--- Extracted entries Enclosed Below ---

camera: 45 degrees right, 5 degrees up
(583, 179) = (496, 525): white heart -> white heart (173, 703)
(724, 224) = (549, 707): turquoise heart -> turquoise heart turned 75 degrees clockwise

--- End of Enclosed Extracted entries ---
--- Extracted entries Enclosed Below ---

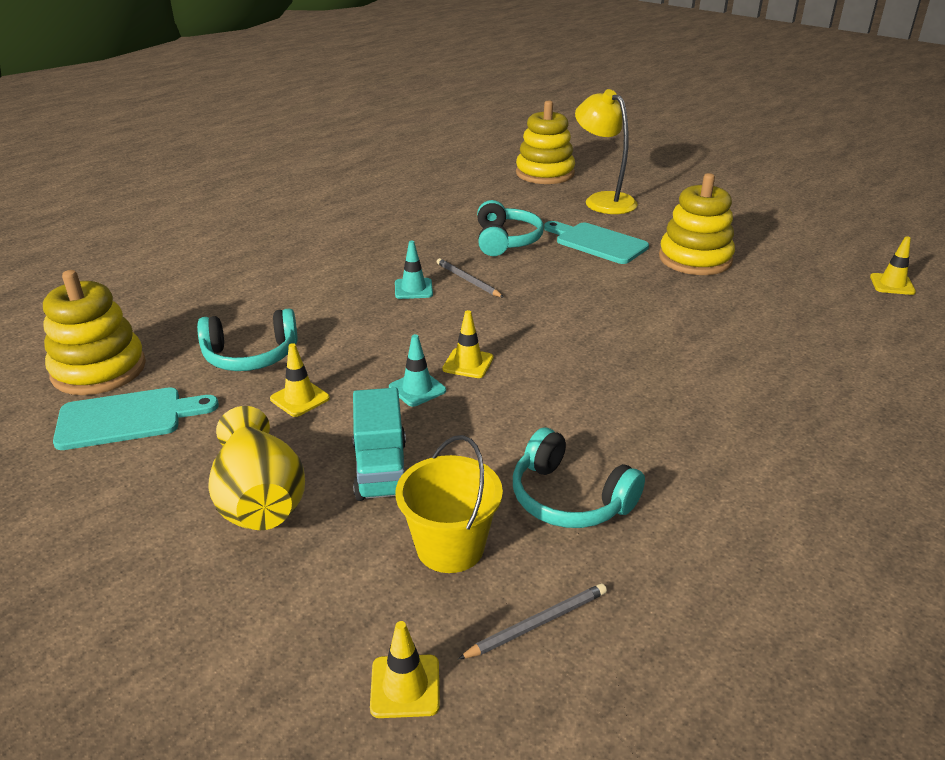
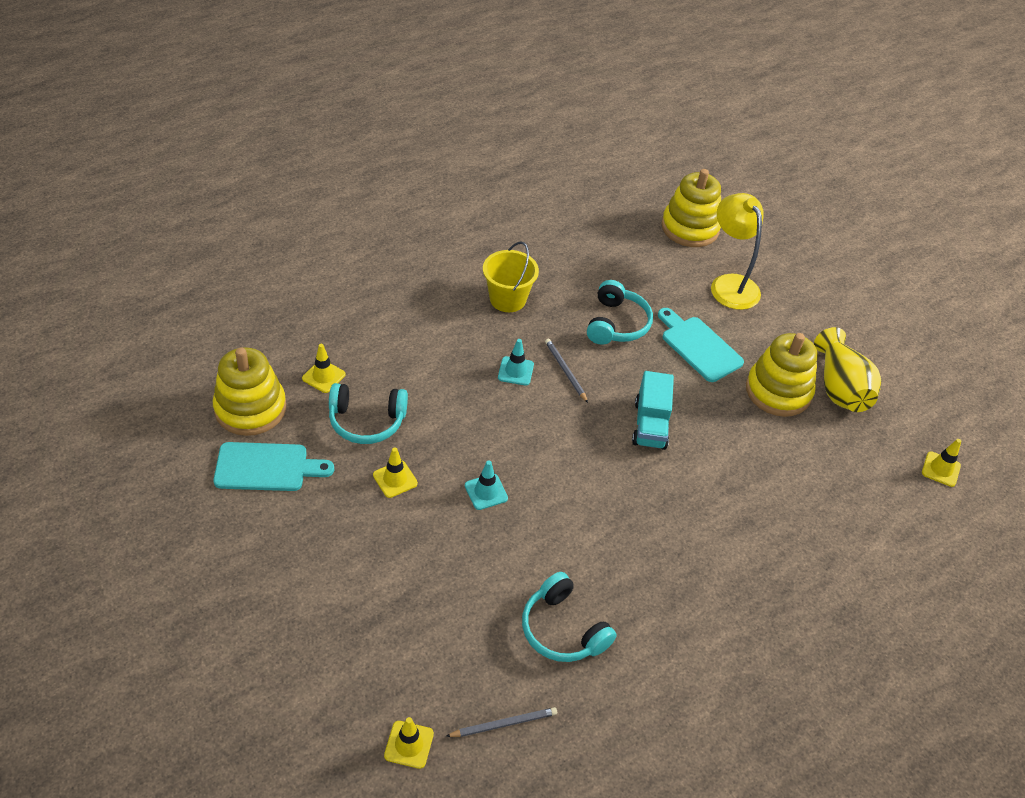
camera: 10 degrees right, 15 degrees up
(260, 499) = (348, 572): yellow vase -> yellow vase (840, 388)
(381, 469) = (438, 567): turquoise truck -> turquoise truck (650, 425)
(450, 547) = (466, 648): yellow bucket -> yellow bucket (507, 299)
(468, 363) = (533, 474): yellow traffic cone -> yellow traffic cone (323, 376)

--- End of Enclosed Extracted entries ---

→ Problem requirements: Find and show each line of the listing with the word "heart".

→ Answer space:
(583, 179) = (496, 525): white heart -> white heart (173, 703)
(724, 224) = (549, 707): turquoise heart -> turquoise heart turned 75 degrees clockwise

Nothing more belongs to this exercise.